• _Task brief_
Scan the lines below; pull out those with "none".

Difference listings
════════════════

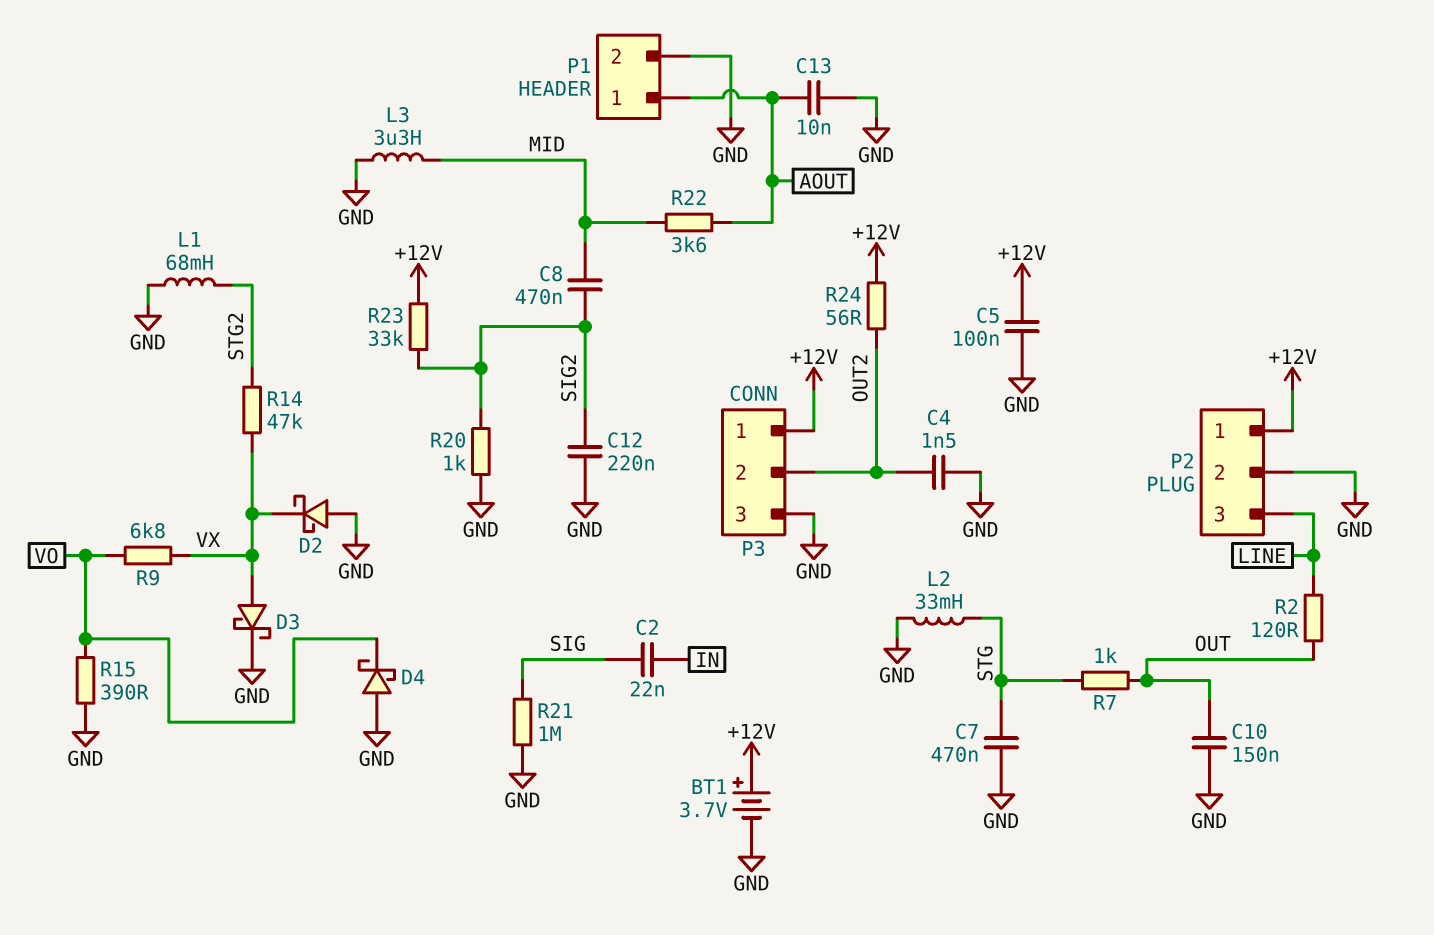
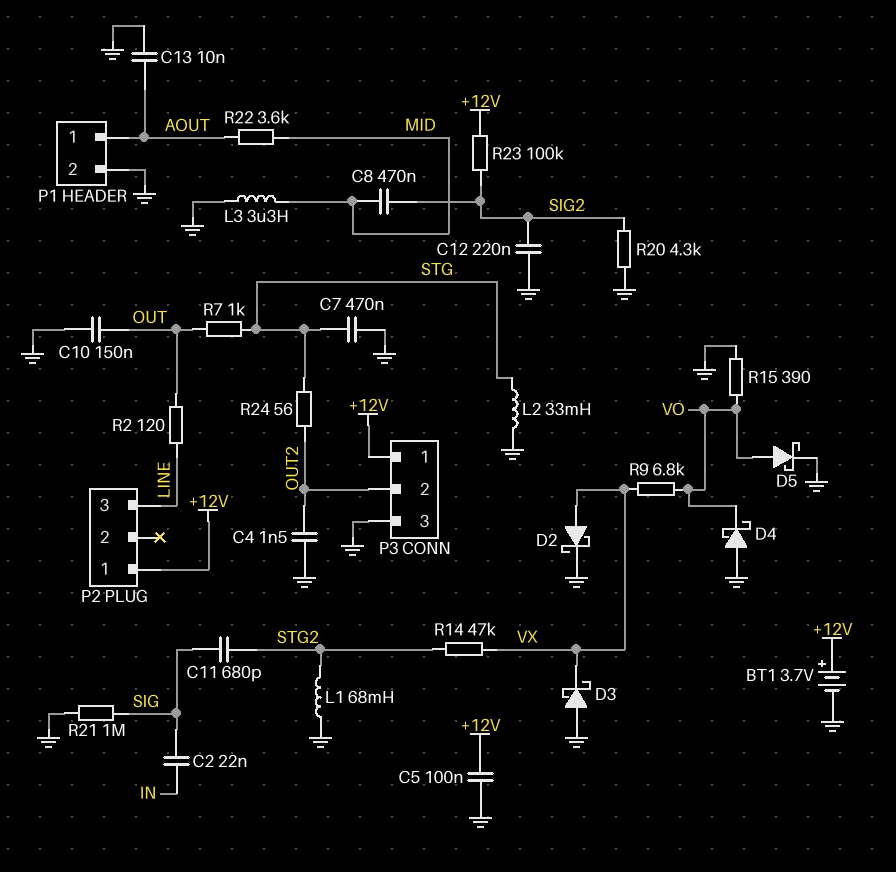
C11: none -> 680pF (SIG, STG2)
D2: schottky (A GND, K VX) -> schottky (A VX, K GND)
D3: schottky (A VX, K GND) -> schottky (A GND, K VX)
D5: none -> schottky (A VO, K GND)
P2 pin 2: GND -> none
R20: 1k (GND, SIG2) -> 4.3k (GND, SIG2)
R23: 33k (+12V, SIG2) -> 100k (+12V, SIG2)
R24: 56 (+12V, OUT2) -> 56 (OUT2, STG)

════════════════

• _Answer section_
C11: none -> 680pF (SIG, STG2)
D5: none -> schottky (A VO, K GND)
P2 pin 2: GND -> none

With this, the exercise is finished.